Problem statement =>
Every line of the entries with the word "none" in it should be shown.

Record set =>
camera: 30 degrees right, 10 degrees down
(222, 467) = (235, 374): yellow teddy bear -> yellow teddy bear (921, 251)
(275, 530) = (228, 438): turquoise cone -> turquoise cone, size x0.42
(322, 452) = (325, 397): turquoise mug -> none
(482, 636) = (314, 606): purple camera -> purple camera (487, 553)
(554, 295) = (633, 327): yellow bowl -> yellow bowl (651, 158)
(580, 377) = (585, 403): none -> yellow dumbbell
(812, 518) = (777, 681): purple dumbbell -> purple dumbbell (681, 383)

Response area =>
(322, 452) = (325, 397): turquoise mug -> none
(580, 377) = (585, 403): none -> yellow dumbbell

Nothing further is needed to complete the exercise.